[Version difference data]
'''

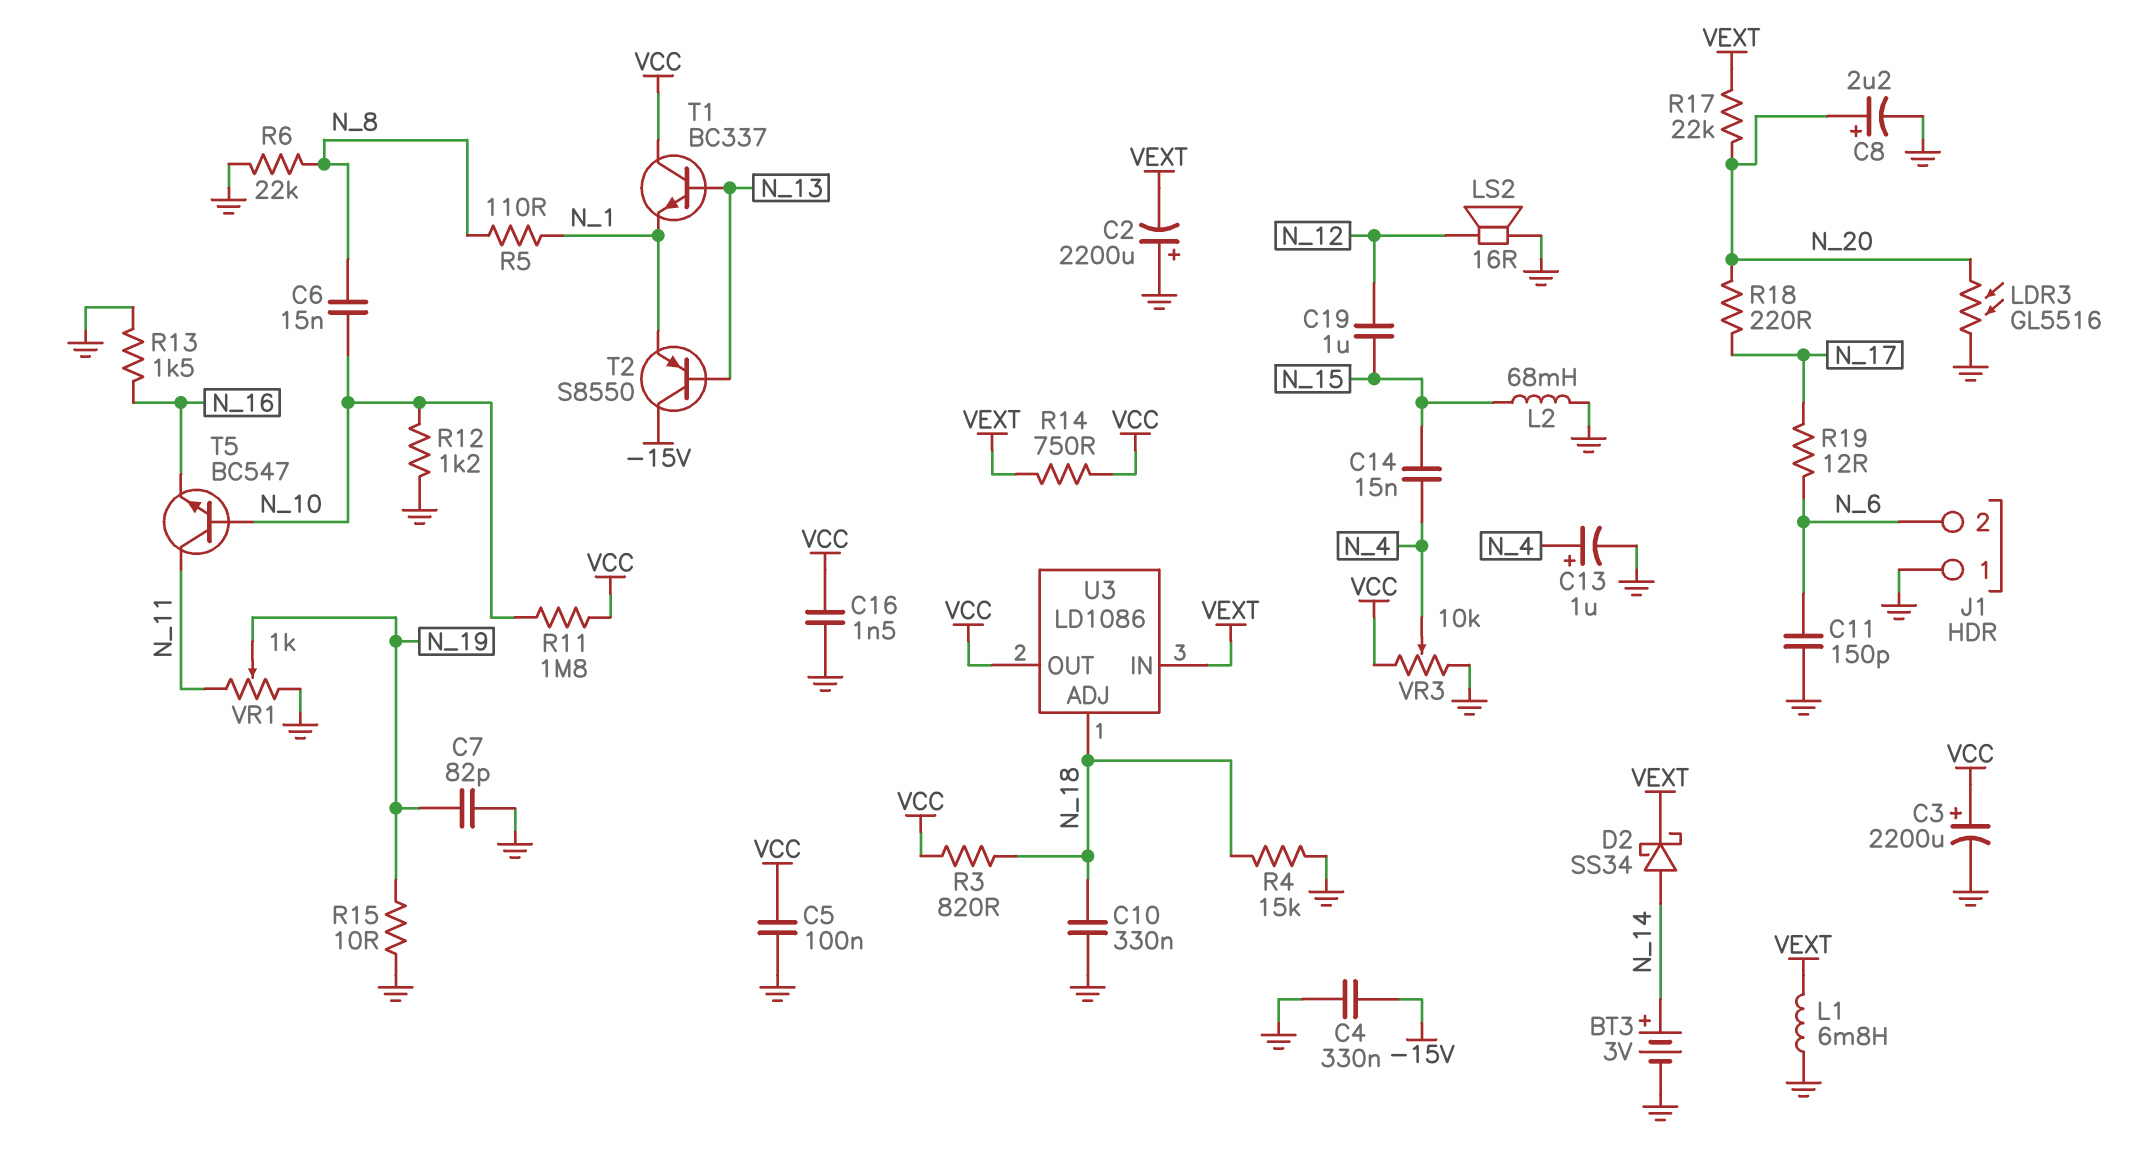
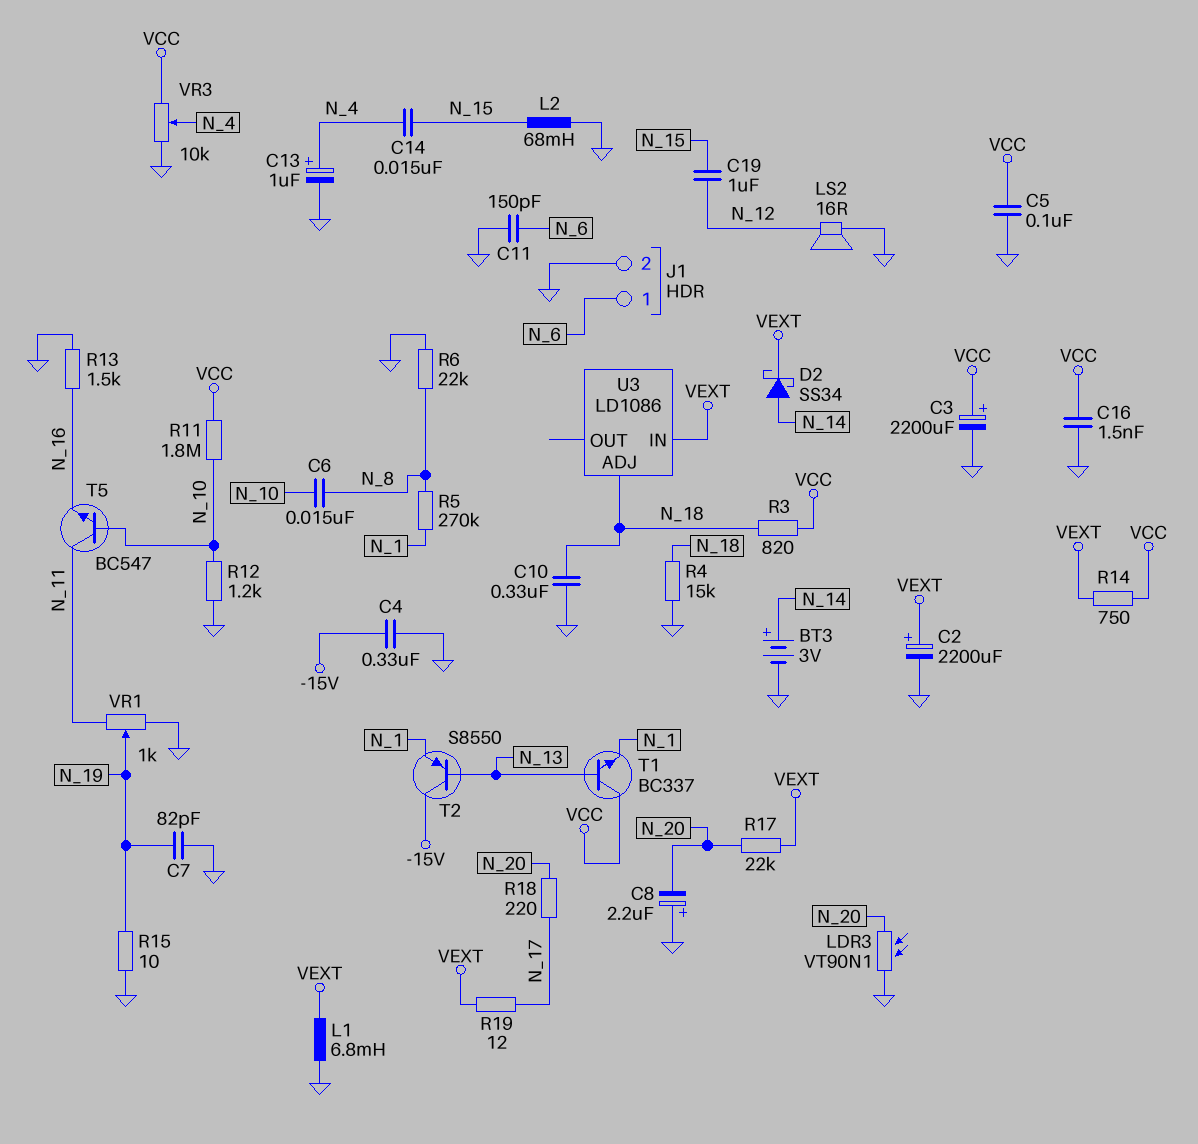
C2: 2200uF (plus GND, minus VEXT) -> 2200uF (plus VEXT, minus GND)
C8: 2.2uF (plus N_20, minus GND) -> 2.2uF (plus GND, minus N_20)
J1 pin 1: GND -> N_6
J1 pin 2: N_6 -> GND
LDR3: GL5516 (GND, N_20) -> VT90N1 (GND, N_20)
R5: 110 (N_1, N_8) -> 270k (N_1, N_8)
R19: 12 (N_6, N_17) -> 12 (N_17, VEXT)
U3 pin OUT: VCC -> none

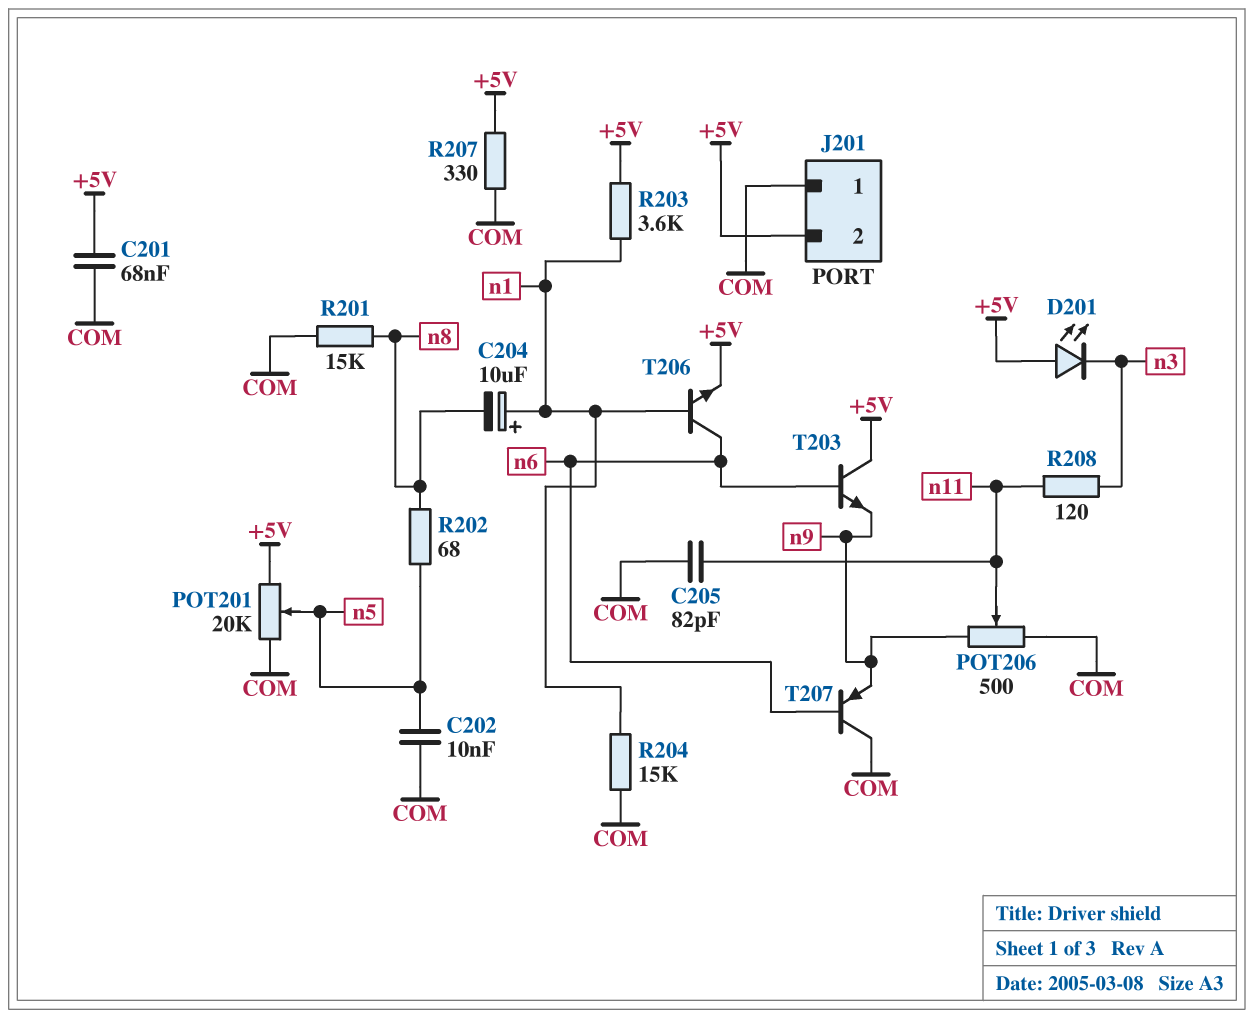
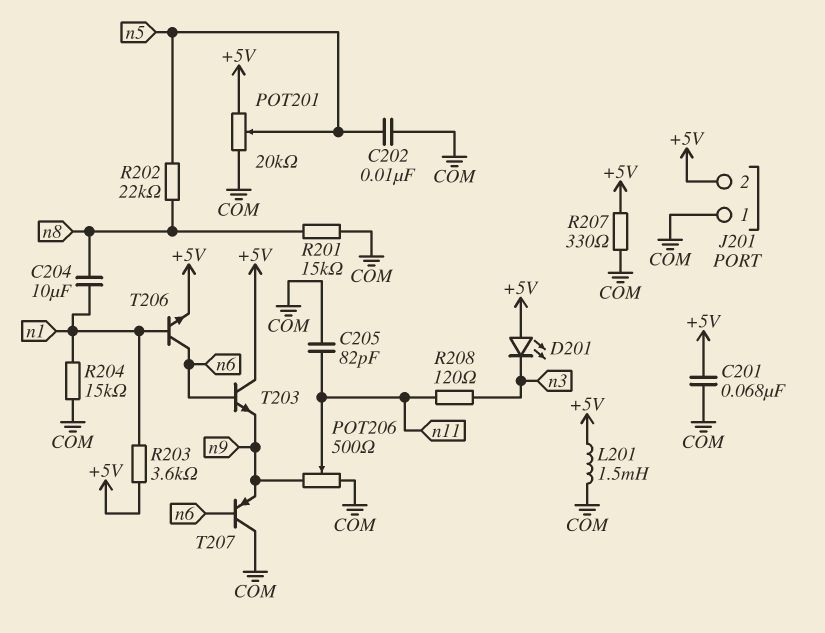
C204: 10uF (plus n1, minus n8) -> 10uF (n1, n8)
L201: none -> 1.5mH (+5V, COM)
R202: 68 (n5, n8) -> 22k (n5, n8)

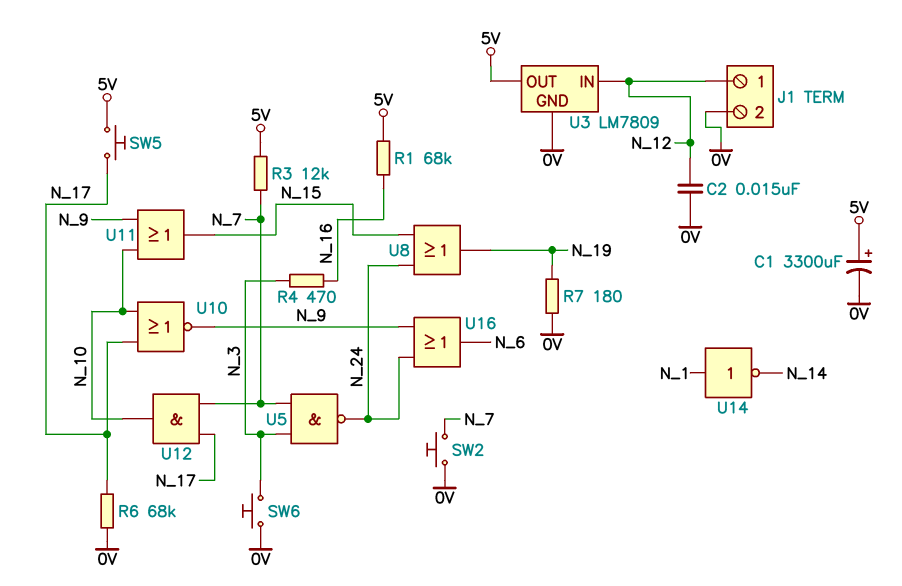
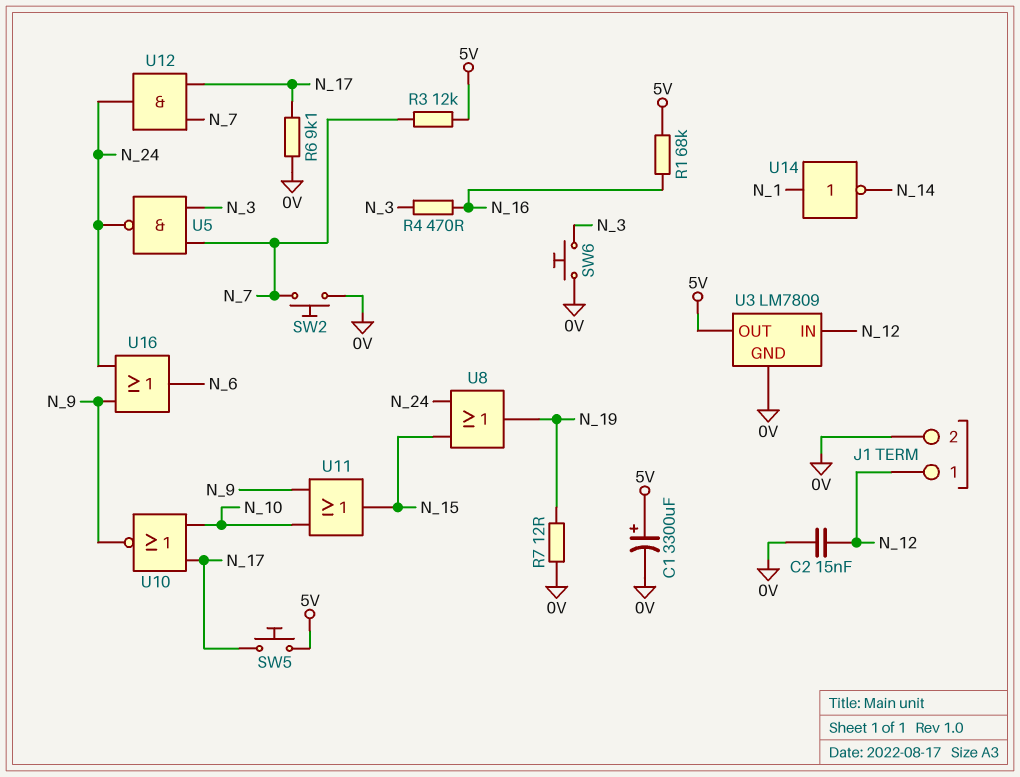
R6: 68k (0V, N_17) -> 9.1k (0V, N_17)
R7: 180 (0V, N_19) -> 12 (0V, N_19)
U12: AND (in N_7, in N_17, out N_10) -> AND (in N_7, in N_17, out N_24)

'''

Give the entries again exactly. Pictures stay out.

C2: 2200uF (plus GND, minus VEXT) -> 2200uF (plus VEXT, minus GND)
C8: 2.2uF (plus N_20, minus GND) -> 2.2uF (plus GND, minus N_20)
J1 pin 1: GND -> N_6
J1 pin 2: N_6 -> GND
LDR3: GL5516 (GND, N_20) -> VT90N1 (GND, N_20)
R5: 110 (N_1, N_8) -> 270k (N_1, N_8)
R19: 12 (N_6, N_17) -> 12 (N_17, VEXT)
U3 pin OUT: VCC -> none

C204: 10uF (plus n1, minus n8) -> 10uF (n1, n8)
L201: none -> 1.5mH (+5V, COM)
R202: 68 (n5, n8) -> 22k (n5, n8)

R6: 68k (0V, N_17) -> 9.1k (0V, N_17)
R7: 180 (0V, N_19) -> 12 (0V, N_19)
U12: AND (in N_7, in N_17, out N_10) -> AND (in N_7, in N_17, out N_24)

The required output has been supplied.